*** Material to process Section Begins ***

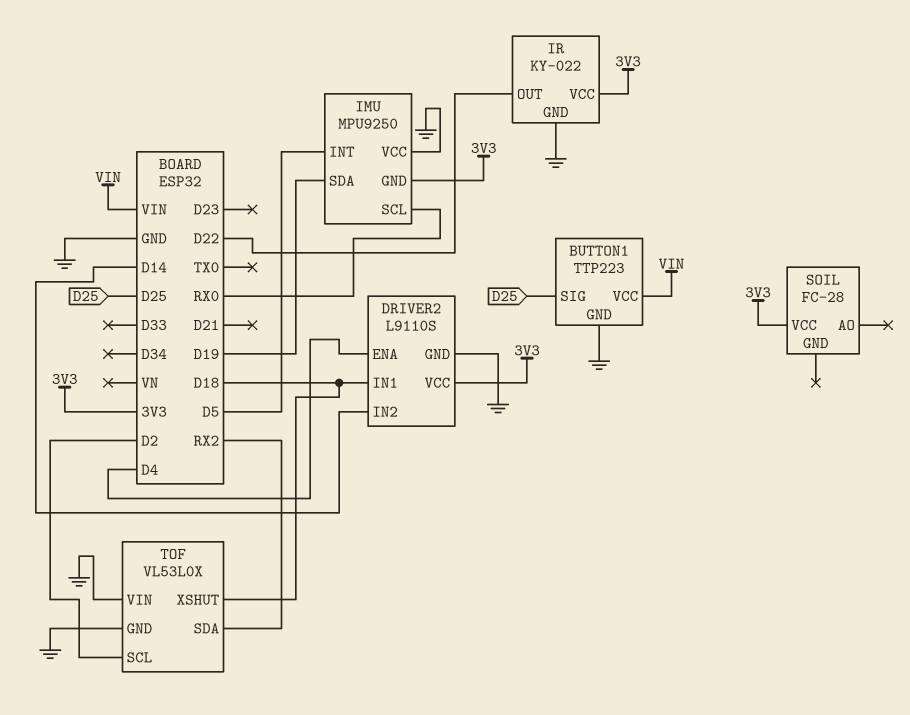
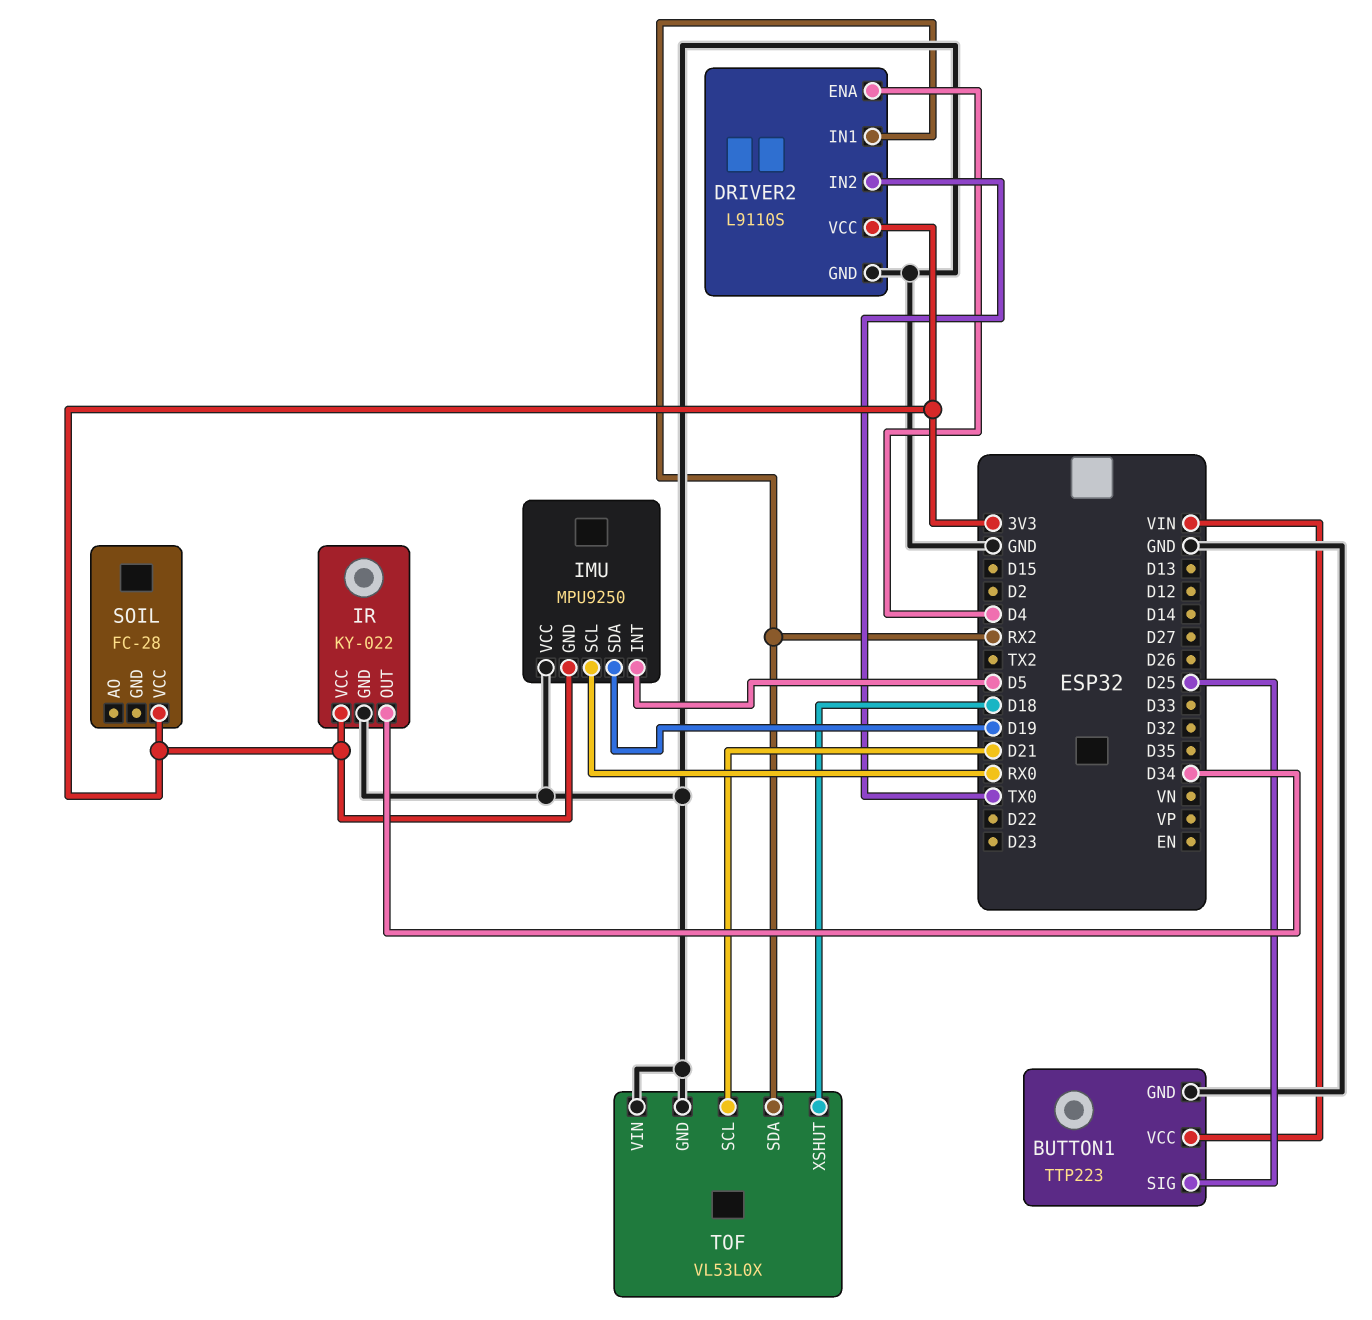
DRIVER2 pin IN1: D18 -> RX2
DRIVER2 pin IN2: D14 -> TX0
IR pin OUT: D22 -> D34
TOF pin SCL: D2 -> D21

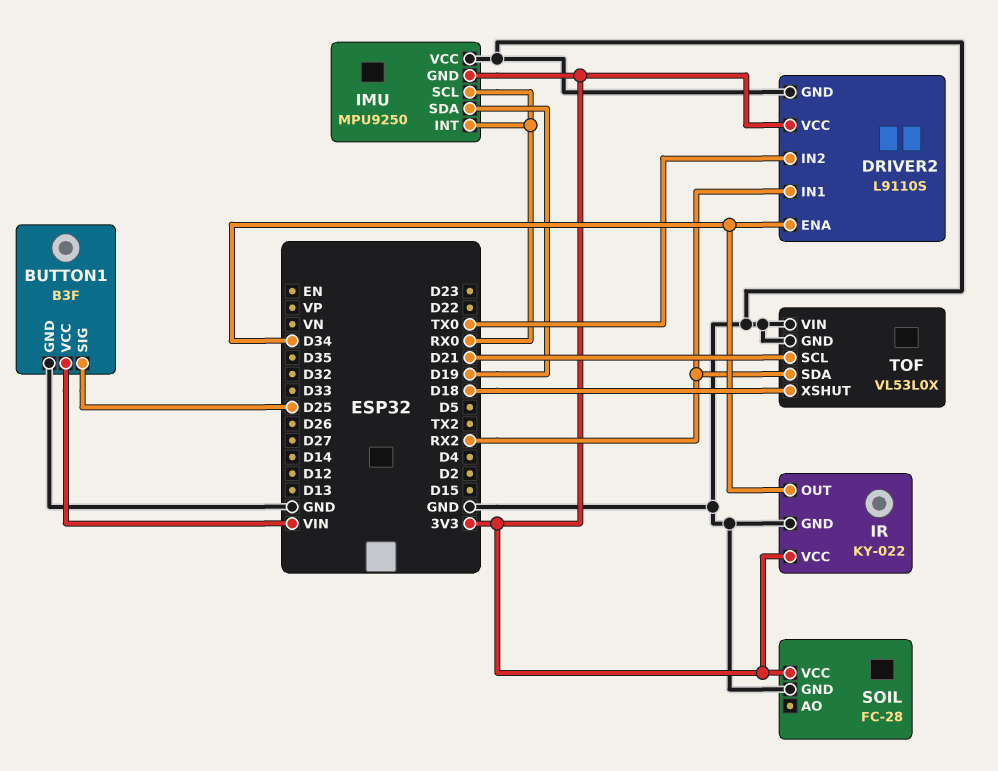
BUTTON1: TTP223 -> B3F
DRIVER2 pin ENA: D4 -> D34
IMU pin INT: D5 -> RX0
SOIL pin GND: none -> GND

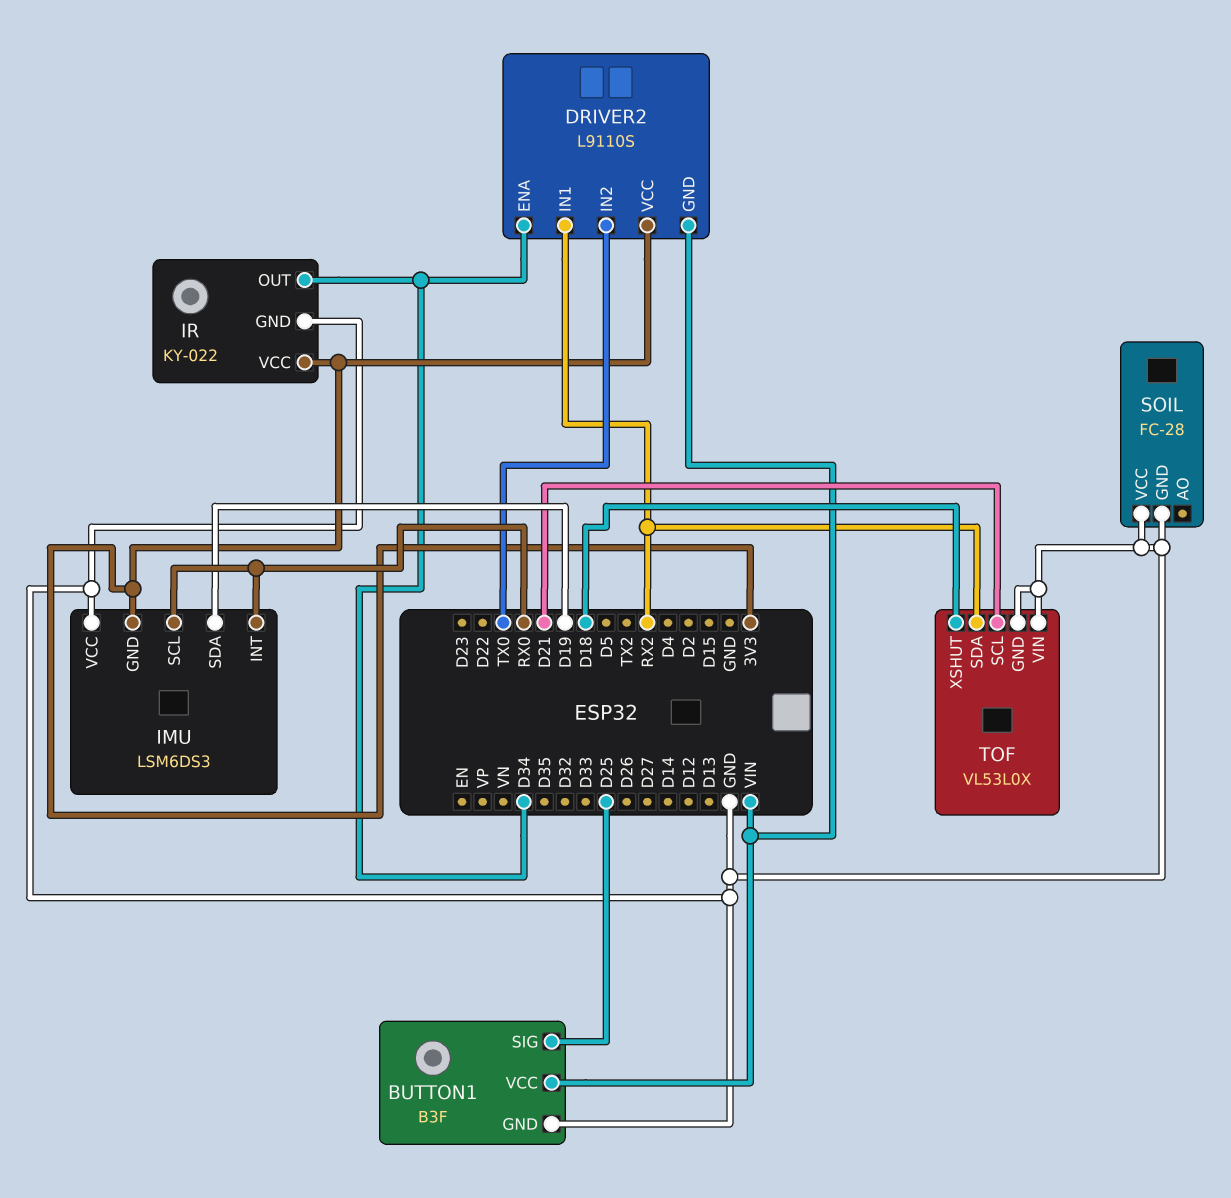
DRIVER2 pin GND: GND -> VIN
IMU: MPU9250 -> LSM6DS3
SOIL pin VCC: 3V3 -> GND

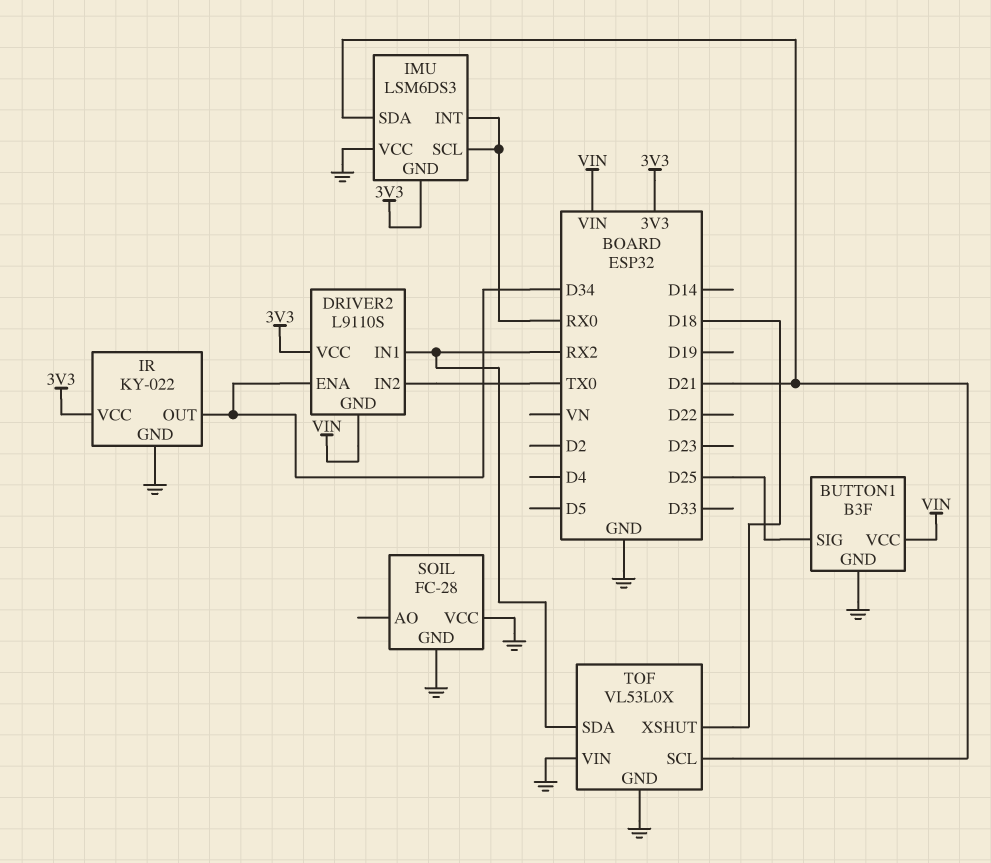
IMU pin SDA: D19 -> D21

*** Material to process Section Ends ***
*** Material to process Section Begins ***

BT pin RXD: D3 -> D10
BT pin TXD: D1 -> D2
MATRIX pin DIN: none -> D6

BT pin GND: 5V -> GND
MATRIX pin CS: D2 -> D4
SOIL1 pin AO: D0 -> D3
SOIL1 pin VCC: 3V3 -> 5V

*** Material to process Section Ends ***

- **Exercise prompt**
Apply a filter to the listing above so that only lines with "MATRIX" are kept, and copy those lines.

- **Response to this task**
MATRIX pin DIN: none -> D6
MATRIX pin CS: D2 -> D4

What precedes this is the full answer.